• _What this task involves_: Leave out the images; return the rest of the data exactly.

(Version comparison data)
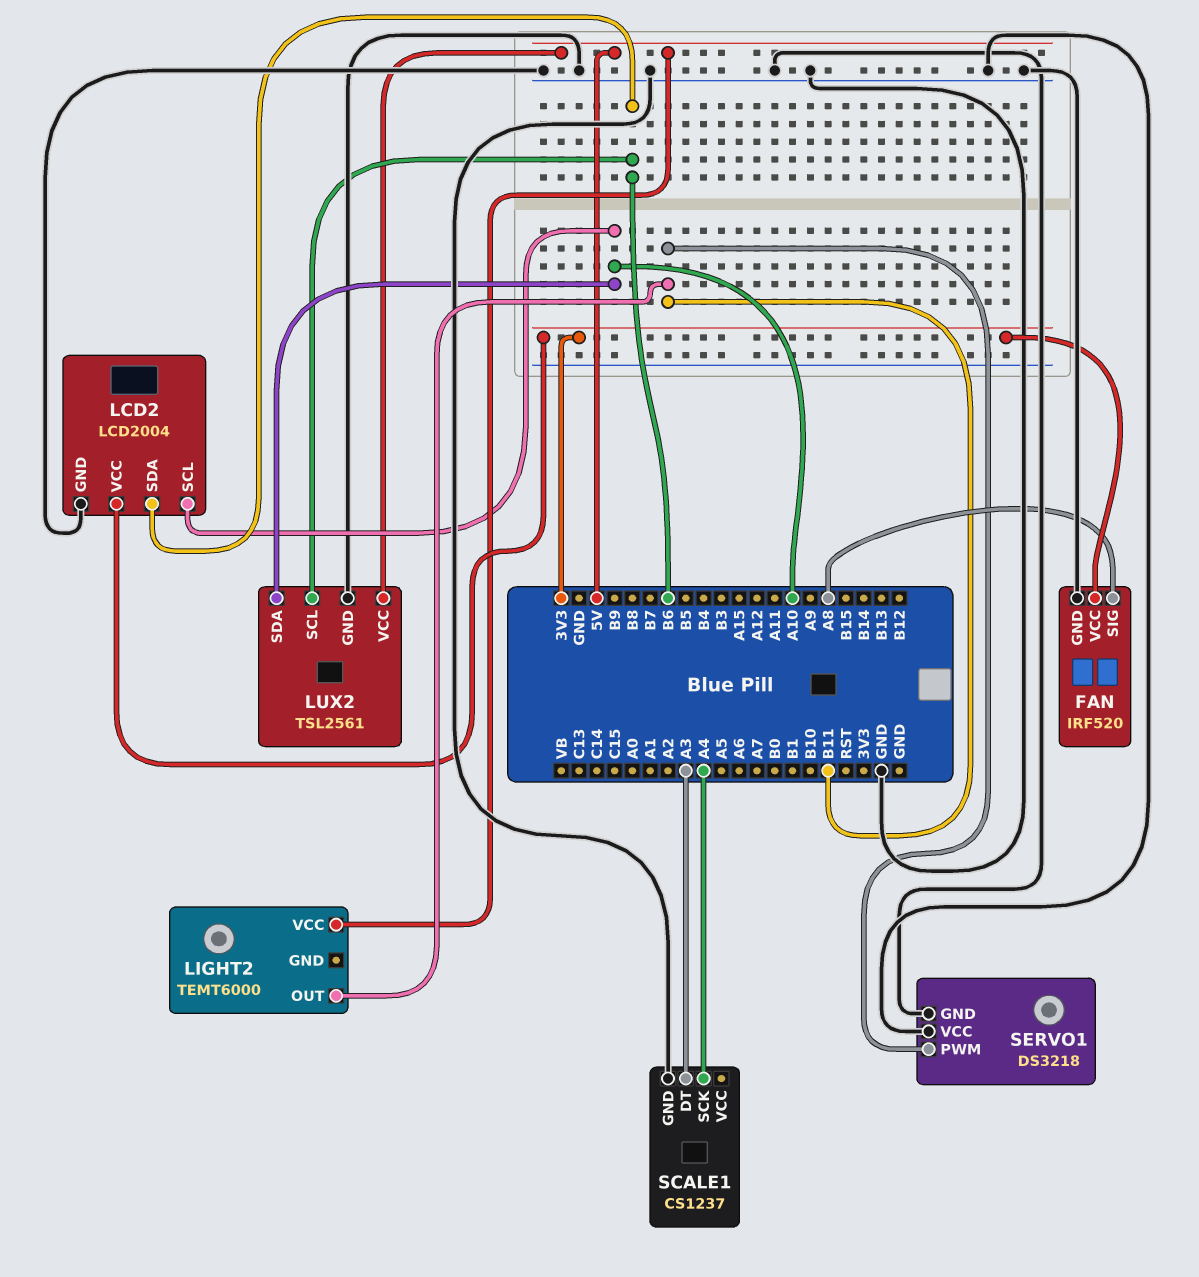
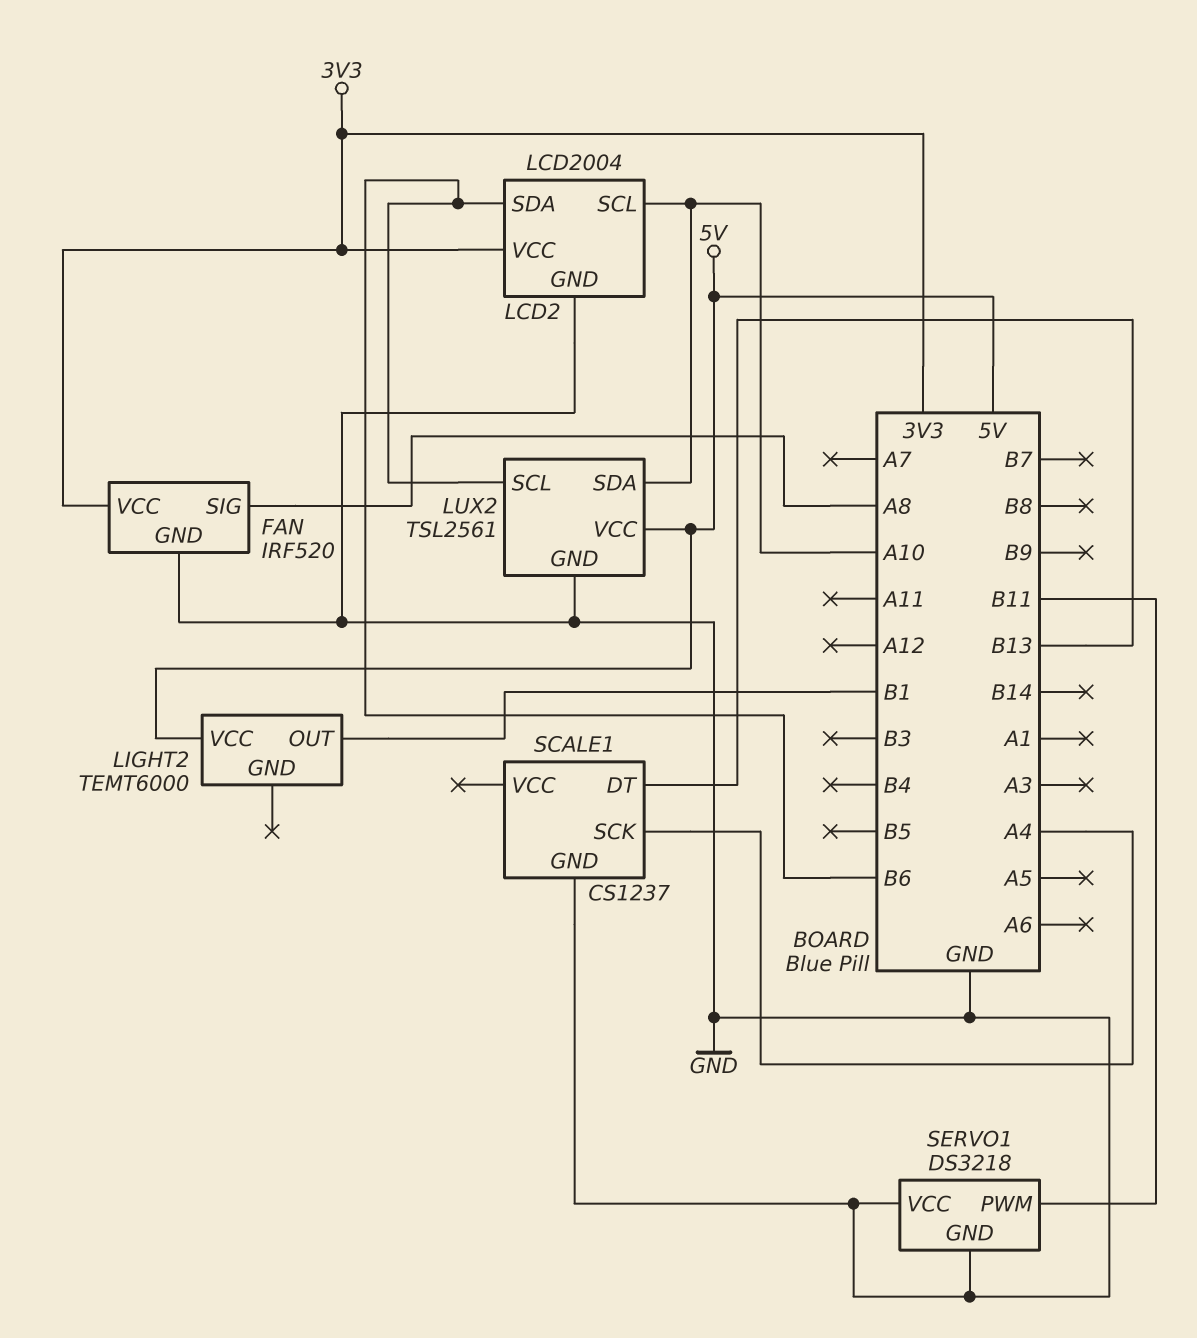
LIGHT2 pin OUT: B11 -> B1
SCALE1 pin DT: A3 -> B13

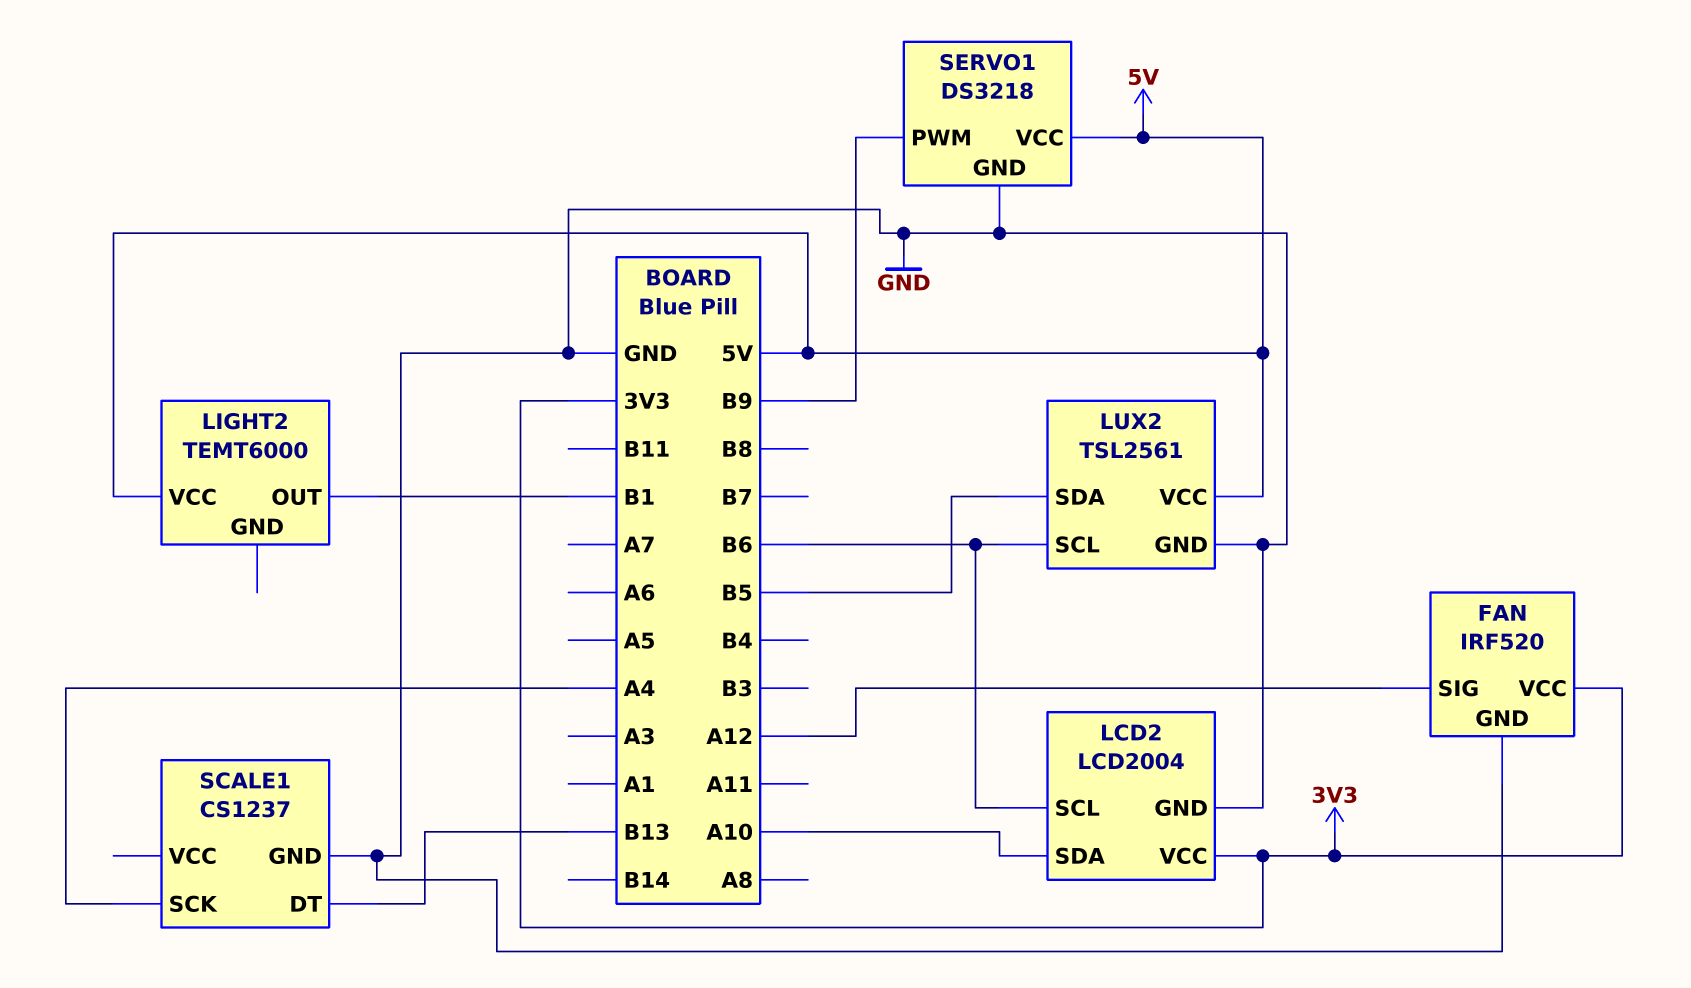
FAN pin SIG: A8 -> A12
LCD2 pin SCL: A10 -> B6
LCD2 pin SDA: B6 -> A10
LUX2 pin SDA: A10 -> B5
SERVO1 pin PWM: B11 -> B9
SERVO1 pin VCC: GND -> 5V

• _Output_:
LIGHT2 pin OUT: B11 -> B1
SCALE1 pin DT: A3 -> B13

FAN pin SIG: A8 -> A12
LCD2 pin SCL: A10 -> B6
LCD2 pin SDA: B6 -> A10
LUX2 pin SDA: A10 -> B5
SERVO1 pin PWM: B11 -> B9
SERVO1 pin VCC: GND -> 5V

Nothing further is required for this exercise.